>>

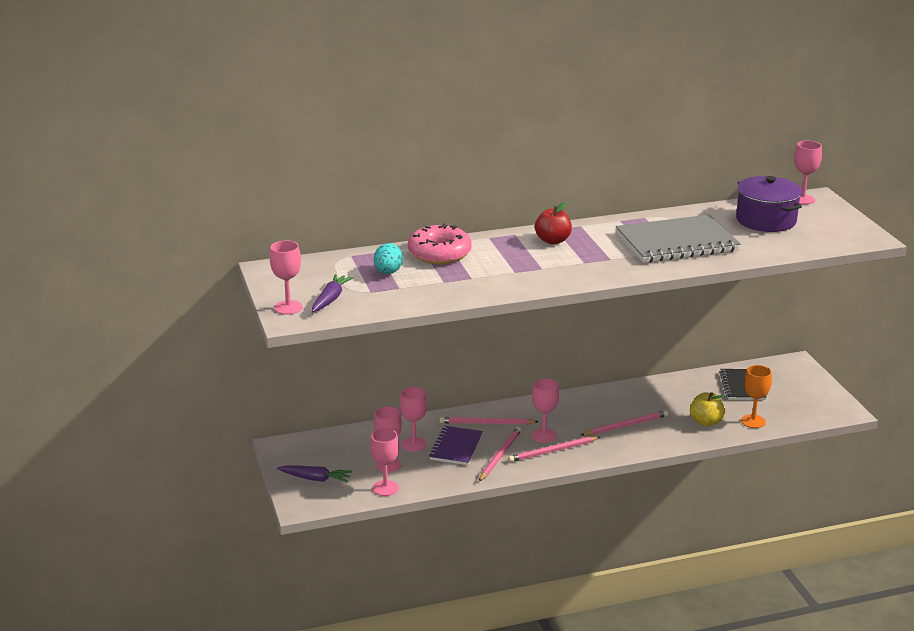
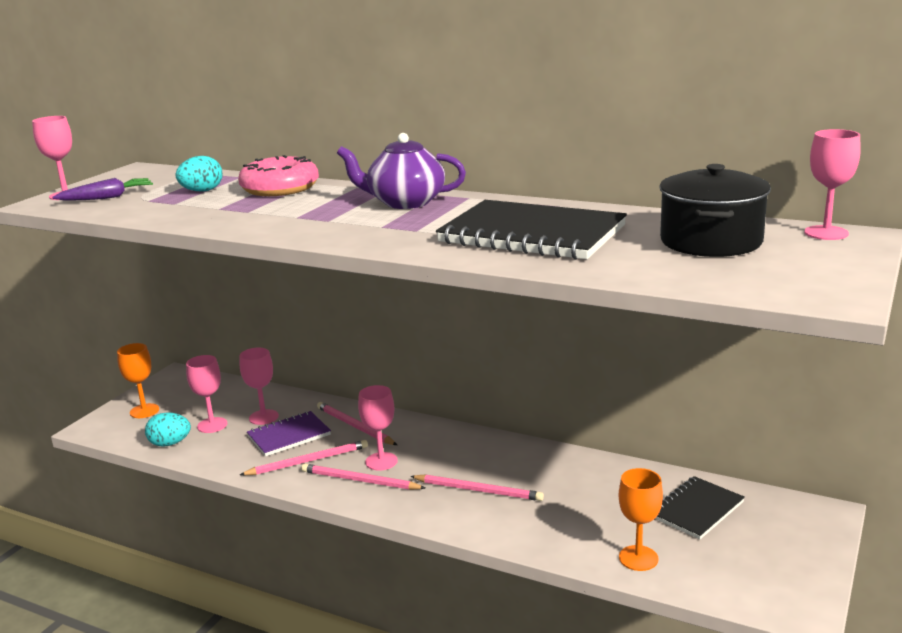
camera: 45 degrees right, 5 degrees down
(315, 479) = (144, 411): purple carrot -> orange goblet
(385, 488) = (170, 443): pink goblet -> turquoise egg
(553, 241) = (405, 202): red apple -> purple teapot
(676, 242) = (532, 234): grey notebook -> black notebook
(706, 422) = (576, 530): yellow apple -> none
(766, 220) = (711, 241): purple pot -> black pot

<<

> **Problem to solve**
If a line in the records includes the string "purple", copy it.

> **Result of the task**
(315, 479) = (144, 411): purple carrot -> orange goblet
(553, 241) = (405, 202): red apple -> purple teapot
(766, 220) = (711, 241): purple pot -> black pot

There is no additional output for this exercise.